[start of Data lines]

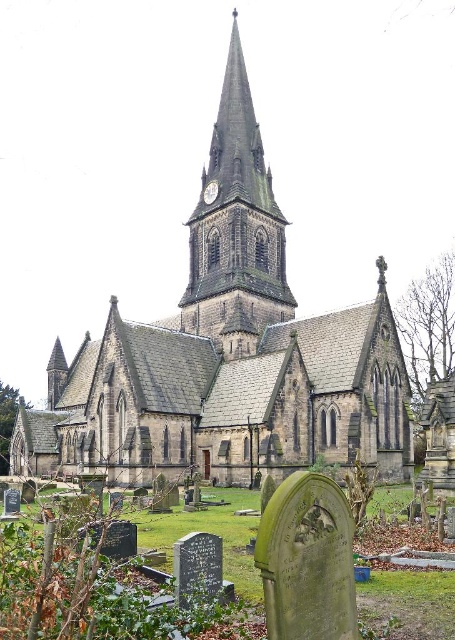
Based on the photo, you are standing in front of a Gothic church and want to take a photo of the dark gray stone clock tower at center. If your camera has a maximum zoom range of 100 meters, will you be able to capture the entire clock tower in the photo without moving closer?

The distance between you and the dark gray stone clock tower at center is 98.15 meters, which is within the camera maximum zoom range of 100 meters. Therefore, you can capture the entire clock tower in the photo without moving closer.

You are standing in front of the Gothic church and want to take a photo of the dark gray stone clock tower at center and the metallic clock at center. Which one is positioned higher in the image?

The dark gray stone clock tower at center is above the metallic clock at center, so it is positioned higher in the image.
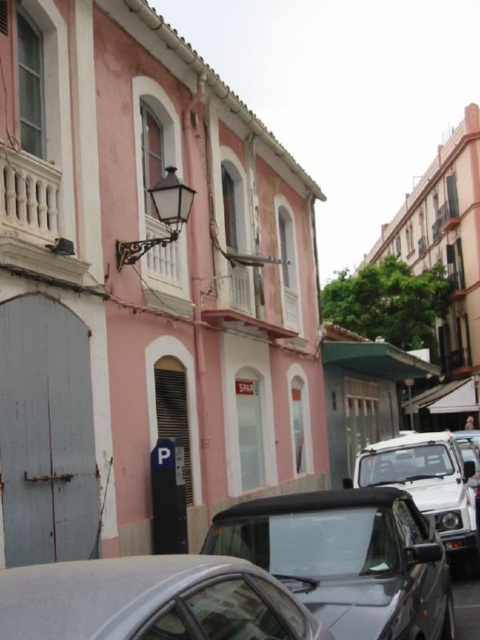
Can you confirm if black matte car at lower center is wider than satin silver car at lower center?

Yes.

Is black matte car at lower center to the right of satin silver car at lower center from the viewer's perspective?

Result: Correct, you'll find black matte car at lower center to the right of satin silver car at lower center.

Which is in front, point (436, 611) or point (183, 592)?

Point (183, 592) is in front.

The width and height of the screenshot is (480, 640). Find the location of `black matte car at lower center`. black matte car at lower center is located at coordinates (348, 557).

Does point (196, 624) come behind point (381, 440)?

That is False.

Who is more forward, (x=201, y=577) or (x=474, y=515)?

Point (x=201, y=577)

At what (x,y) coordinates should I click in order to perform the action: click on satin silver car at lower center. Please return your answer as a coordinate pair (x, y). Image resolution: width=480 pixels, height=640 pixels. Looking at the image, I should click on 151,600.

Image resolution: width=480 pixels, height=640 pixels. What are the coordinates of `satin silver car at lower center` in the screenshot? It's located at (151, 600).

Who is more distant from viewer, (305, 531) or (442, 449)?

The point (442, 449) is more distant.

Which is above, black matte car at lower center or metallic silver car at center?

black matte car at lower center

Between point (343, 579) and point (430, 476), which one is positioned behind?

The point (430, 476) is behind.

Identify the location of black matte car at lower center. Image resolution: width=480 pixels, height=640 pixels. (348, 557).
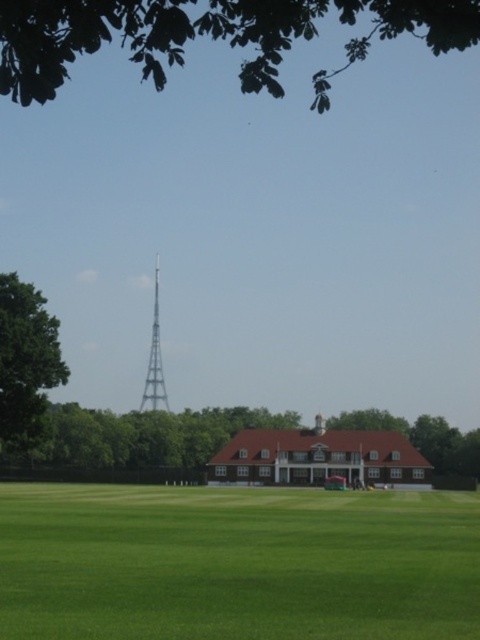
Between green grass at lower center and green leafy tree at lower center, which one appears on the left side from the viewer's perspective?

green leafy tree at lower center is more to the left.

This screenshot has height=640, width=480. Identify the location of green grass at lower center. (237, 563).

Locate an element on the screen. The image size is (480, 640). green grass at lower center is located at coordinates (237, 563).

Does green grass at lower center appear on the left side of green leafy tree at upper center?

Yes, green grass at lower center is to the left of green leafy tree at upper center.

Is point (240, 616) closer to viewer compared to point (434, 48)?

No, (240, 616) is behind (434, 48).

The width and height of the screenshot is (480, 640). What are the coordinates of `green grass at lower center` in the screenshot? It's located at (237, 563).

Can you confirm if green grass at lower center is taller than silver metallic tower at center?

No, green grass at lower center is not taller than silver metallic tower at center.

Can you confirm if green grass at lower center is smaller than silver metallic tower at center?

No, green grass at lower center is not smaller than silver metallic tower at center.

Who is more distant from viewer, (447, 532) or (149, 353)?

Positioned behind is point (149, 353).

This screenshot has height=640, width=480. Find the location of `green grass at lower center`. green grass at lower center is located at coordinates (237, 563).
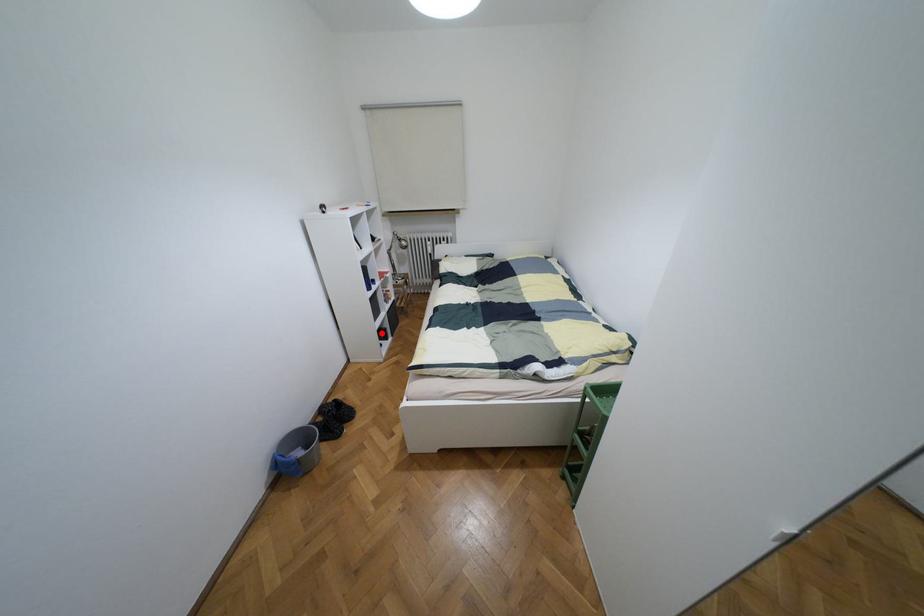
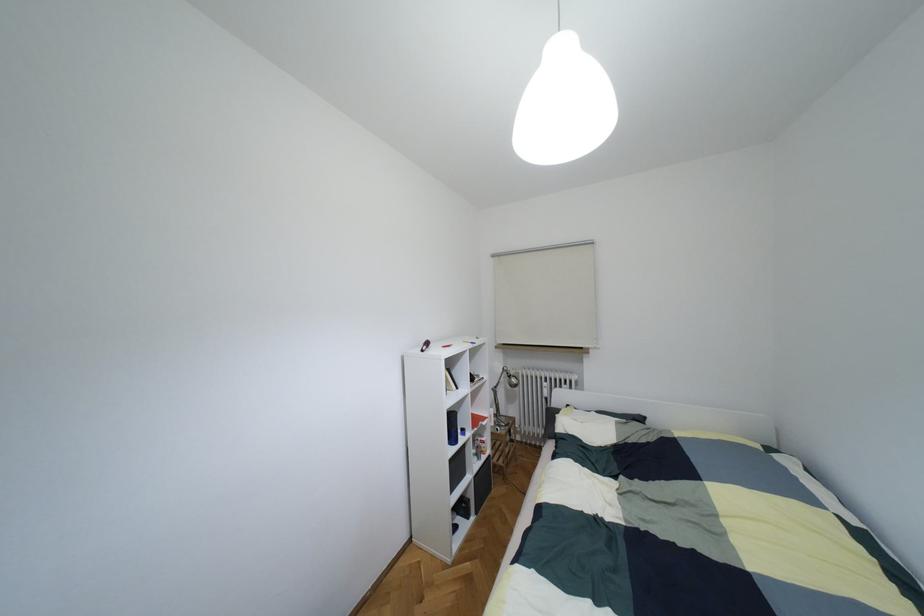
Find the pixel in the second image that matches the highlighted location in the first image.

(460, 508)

[end of Data lines]
[start of Data lines]

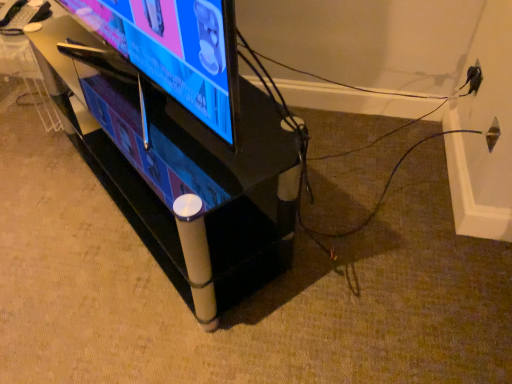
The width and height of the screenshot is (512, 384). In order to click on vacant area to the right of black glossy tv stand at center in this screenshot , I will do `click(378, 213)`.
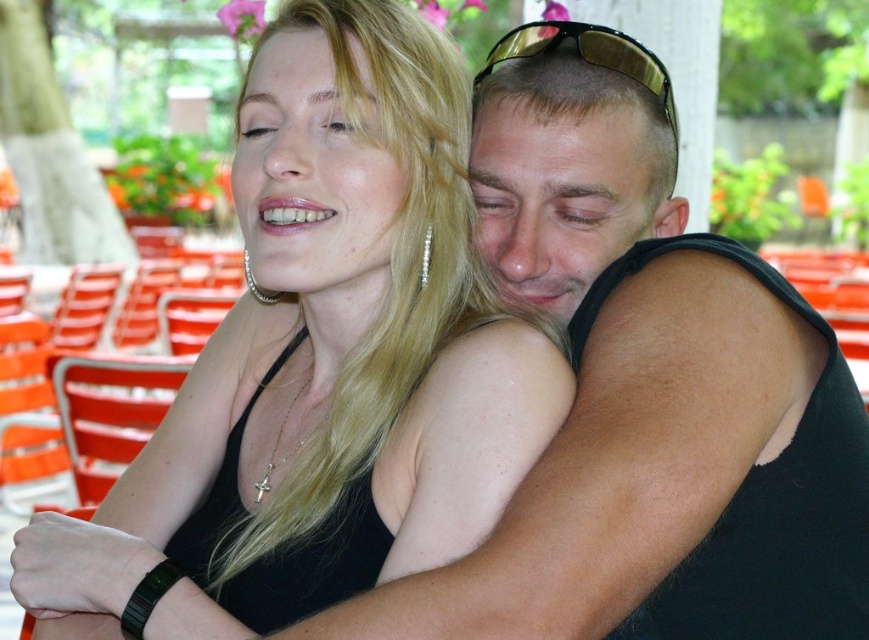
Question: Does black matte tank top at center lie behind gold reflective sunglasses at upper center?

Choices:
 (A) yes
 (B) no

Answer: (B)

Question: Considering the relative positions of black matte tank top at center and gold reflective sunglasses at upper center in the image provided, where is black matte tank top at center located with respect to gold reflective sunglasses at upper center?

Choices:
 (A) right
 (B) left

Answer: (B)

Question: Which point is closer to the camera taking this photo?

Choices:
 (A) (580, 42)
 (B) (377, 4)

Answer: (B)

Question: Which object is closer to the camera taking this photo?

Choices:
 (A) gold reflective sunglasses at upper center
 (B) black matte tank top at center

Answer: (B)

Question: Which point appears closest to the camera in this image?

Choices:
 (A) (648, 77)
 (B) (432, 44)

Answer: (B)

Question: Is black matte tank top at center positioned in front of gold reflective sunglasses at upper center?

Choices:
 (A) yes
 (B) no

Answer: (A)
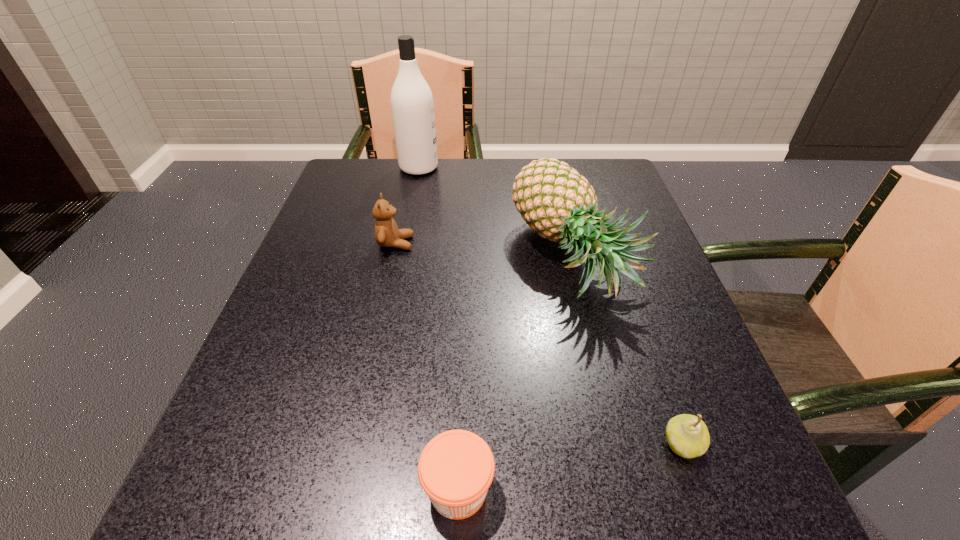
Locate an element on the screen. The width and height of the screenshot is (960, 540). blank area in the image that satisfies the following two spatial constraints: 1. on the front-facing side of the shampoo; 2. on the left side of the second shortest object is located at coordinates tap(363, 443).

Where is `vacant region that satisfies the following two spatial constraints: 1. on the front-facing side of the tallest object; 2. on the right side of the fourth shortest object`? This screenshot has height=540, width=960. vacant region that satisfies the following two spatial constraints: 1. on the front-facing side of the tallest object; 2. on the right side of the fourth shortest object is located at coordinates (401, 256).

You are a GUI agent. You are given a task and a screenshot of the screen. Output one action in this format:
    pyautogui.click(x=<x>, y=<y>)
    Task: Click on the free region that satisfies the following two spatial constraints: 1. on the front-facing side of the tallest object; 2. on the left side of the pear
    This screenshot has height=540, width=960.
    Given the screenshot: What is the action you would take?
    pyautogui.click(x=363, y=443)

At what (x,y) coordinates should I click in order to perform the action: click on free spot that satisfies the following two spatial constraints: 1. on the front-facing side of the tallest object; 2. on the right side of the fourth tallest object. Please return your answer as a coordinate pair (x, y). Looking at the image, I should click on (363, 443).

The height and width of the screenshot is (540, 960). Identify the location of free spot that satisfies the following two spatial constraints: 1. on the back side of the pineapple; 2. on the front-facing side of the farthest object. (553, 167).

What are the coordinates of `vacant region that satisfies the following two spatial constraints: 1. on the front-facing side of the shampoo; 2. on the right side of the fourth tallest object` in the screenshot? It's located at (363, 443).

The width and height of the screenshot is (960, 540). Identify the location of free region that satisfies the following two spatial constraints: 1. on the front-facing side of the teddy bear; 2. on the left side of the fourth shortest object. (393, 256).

[end of Data lines]
[start of Data lines]

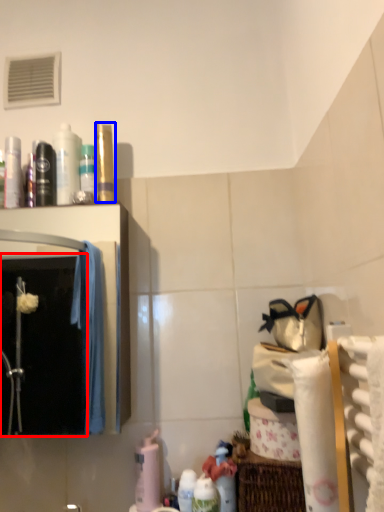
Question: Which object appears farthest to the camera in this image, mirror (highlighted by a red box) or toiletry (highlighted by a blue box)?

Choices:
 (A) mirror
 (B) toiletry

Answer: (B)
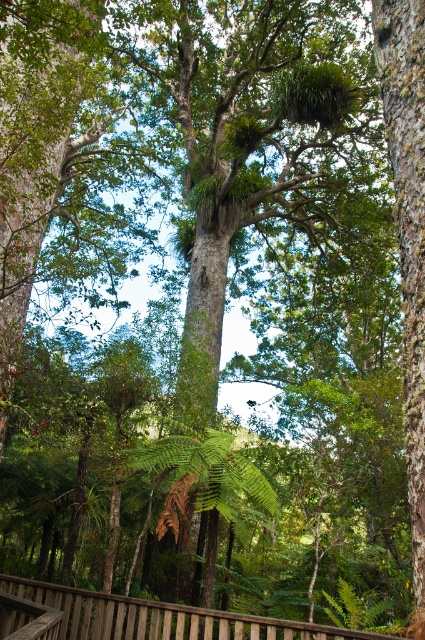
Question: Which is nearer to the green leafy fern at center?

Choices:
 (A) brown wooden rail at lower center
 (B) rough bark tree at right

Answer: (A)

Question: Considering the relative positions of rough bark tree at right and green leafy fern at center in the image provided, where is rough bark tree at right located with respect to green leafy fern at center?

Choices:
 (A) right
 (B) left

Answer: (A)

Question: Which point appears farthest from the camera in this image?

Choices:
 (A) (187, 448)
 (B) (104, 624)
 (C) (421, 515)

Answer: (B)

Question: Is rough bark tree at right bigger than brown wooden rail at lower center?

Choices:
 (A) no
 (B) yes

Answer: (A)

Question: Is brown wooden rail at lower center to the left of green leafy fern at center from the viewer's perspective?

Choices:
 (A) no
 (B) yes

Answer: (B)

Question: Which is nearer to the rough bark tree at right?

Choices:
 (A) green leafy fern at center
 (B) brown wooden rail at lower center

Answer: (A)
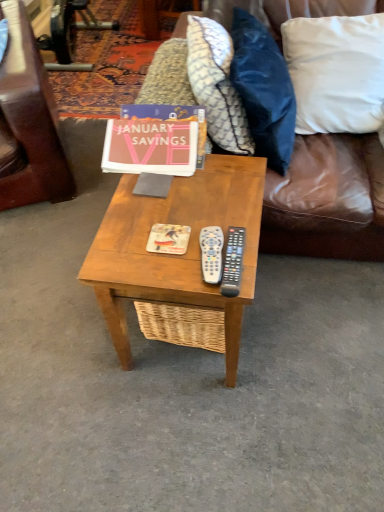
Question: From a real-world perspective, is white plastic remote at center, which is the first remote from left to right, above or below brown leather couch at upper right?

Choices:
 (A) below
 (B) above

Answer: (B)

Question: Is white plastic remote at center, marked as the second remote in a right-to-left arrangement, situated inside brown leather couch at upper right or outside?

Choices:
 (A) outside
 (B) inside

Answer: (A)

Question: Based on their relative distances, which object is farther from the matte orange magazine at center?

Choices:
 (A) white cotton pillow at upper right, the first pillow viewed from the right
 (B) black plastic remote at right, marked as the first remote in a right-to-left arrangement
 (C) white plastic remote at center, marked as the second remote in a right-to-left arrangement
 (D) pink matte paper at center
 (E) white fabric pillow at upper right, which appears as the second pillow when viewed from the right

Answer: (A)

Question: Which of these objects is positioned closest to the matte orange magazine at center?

[end of Data lines]

Exercise description
How many of the lines above contain the string "nearer" in exactly that case? Reply with the number alone.

Task result
2